## What you are asked to do
The required output is every line from the one with "D2: diode BAV21" through the final line of the data below, unchanged.

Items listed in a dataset
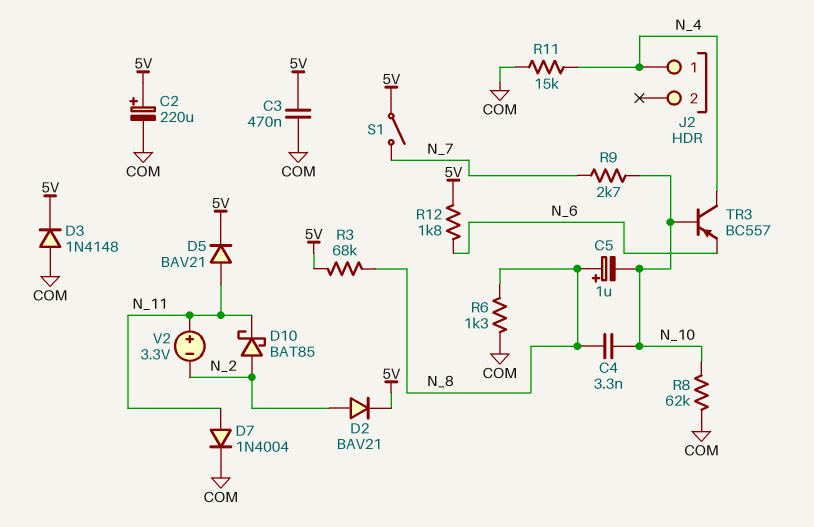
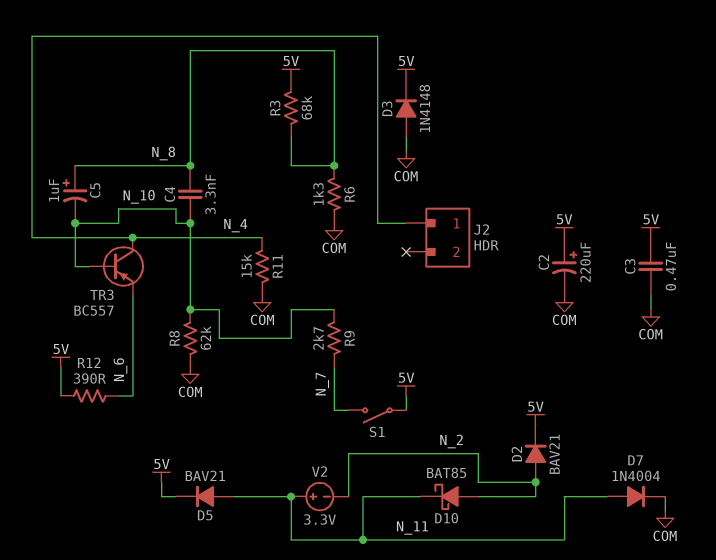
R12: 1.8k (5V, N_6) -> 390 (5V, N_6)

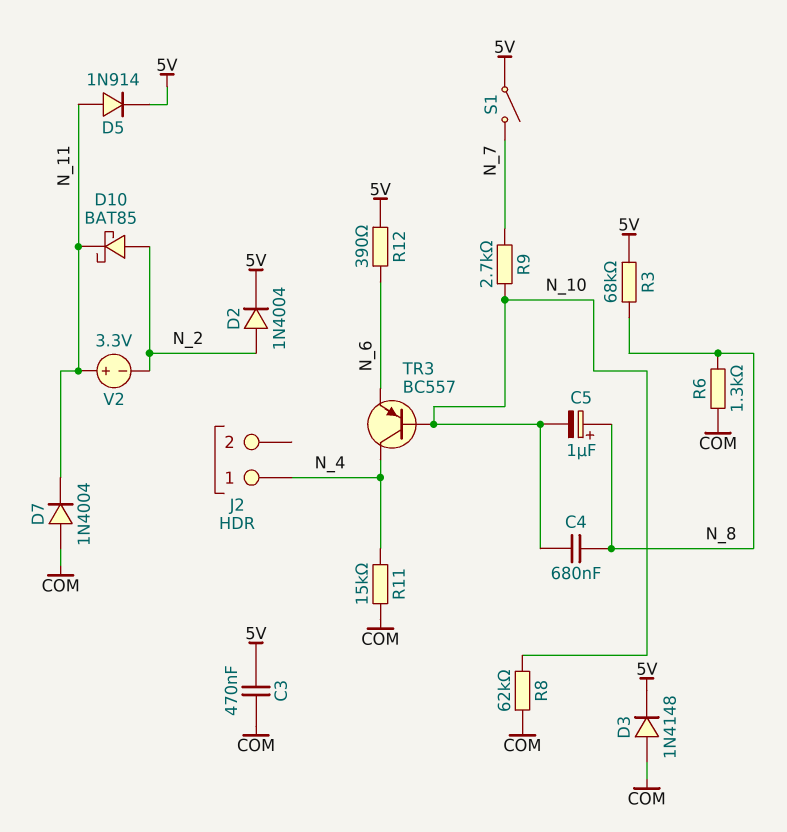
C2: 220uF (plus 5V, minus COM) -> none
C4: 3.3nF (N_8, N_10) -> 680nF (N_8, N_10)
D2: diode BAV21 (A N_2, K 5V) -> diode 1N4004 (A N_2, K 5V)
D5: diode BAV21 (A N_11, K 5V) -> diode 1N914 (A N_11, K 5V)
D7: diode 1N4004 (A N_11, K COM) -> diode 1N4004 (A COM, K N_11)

## Task answer
D2: diode BAV21 (A N_2, K 5V) -> diode 1N4004 (A N_2, K 5V)
D5: diode BAV21 (A N_11, K 5V) -> diode 1N914 (A N_11, K 5V)
D7: diode 1N4004 (A N_11, K COM) -> diode 1N4004 (A COM, K N_11)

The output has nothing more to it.